» Work to be completed: Your reproduction of the entries should be exact and should contain no pictures.

[Records from a data collection]
=====
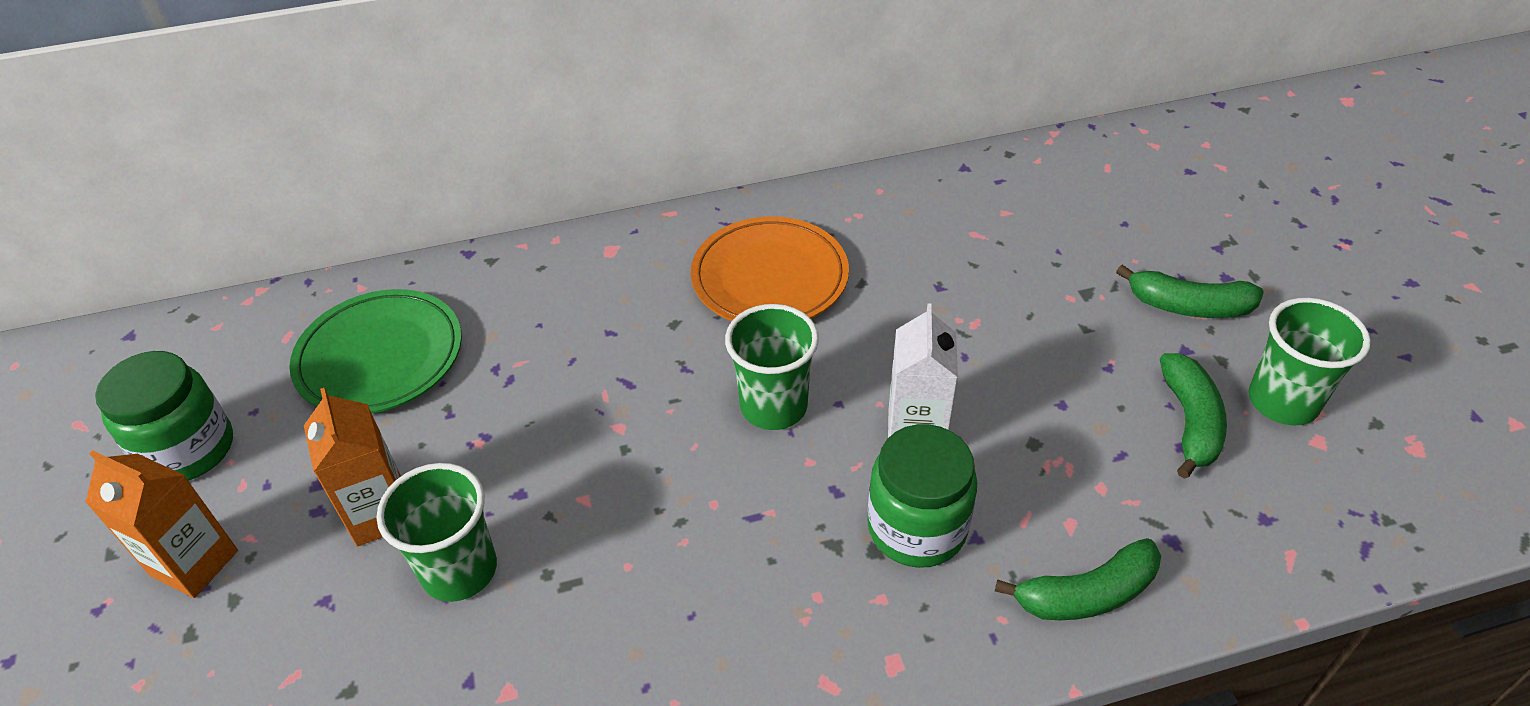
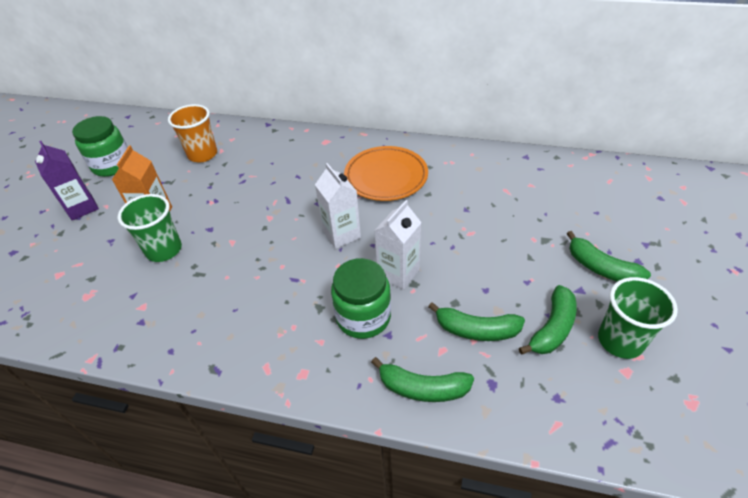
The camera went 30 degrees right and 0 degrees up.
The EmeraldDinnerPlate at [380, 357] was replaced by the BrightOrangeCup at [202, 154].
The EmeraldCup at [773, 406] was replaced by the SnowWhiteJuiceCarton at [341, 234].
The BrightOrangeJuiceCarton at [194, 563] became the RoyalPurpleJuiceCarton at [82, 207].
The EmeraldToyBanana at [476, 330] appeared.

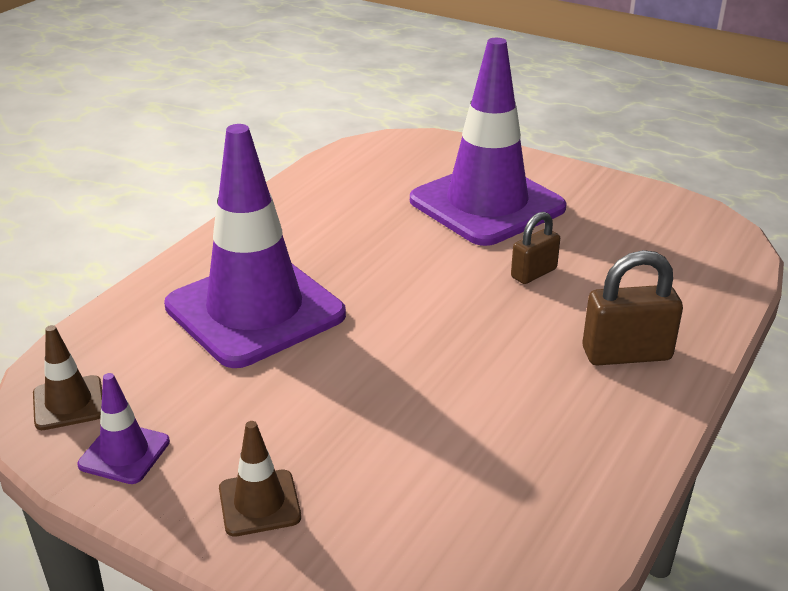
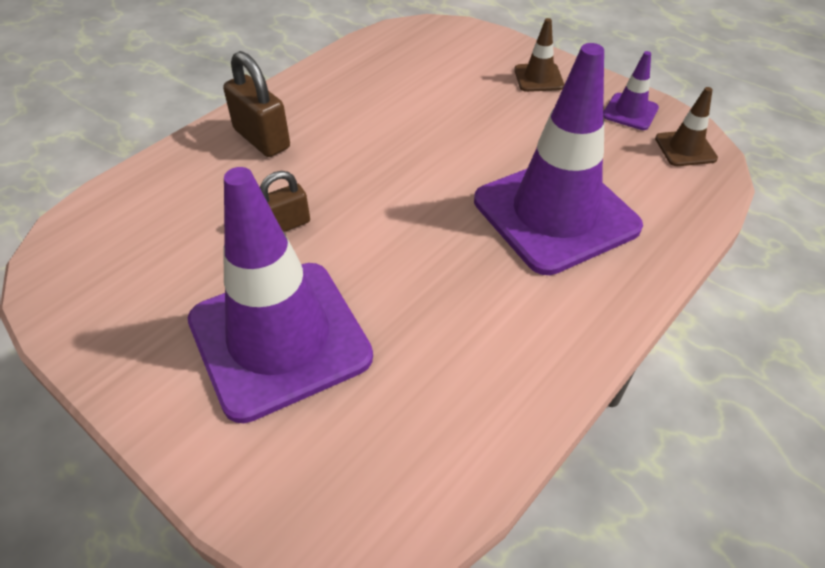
The camera went 170 degrees left and 15 degrees up.
The RussetSmallLock at [626, 354] turned 45 degrees clockwise.

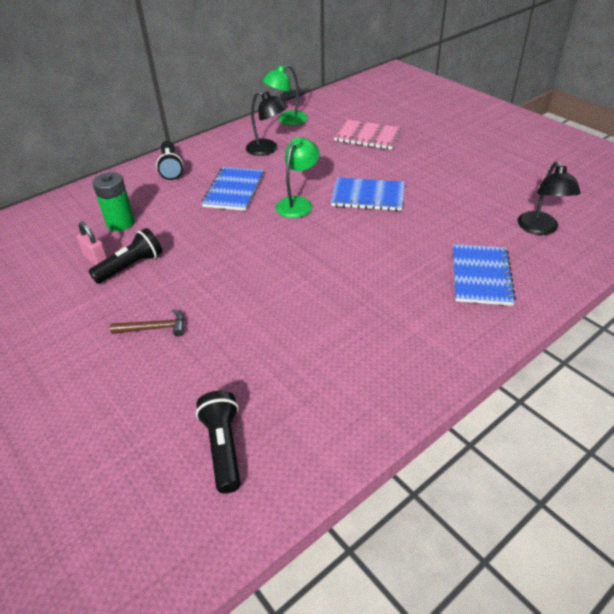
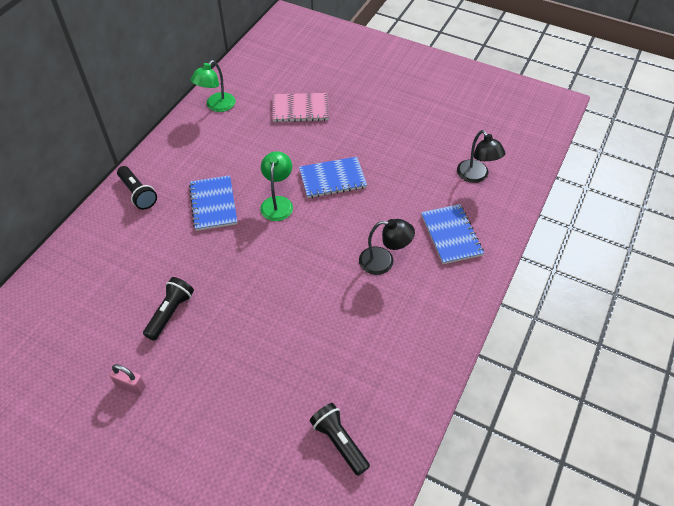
The camera went 25 degrees left and 10 degrees up.
The JetBlackDeskLamp moved from [267, 149] to [384, 261].
The EmeraldAaBattery at [120, 223] disappeared.
The PinkSmallLock moved from [96, 259] to [131, 386].
The RussetHammer at [154, 328] disappeared.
=====
» Task output:
The camera went 30 degrees right and 0 degrees up.
The EmeraldDinnerPlate at [380, 357] was replaced by the BrightOrangeCup at [202, 154].
The EmeraldCup at [773, 406] was replaced by the SnowWhiteJuiceCarton at [341, 234].
The BrightOrangeJuiceCarton at [194, 563] became the RoyalPurpleJuiceCarton at [82, 207].
The EmeraldToyBanana at [476, 330] appeared.

The camera went 170 degrees left and 15 degrees up.
The RussetSmallLock at [626, 354] turned 45 degrees clockwise.

The camera went 25 degrees left and 10 degrees up.
The JetBlackDeskLamp moved from [267, 149] to [384, 261].
The EmeraldAaBattery at [120, 223] disappeared.
The PinkSmallLock moved from [96, 259] to [131, 386].
The RussetHammer at [154, 328] disappeared.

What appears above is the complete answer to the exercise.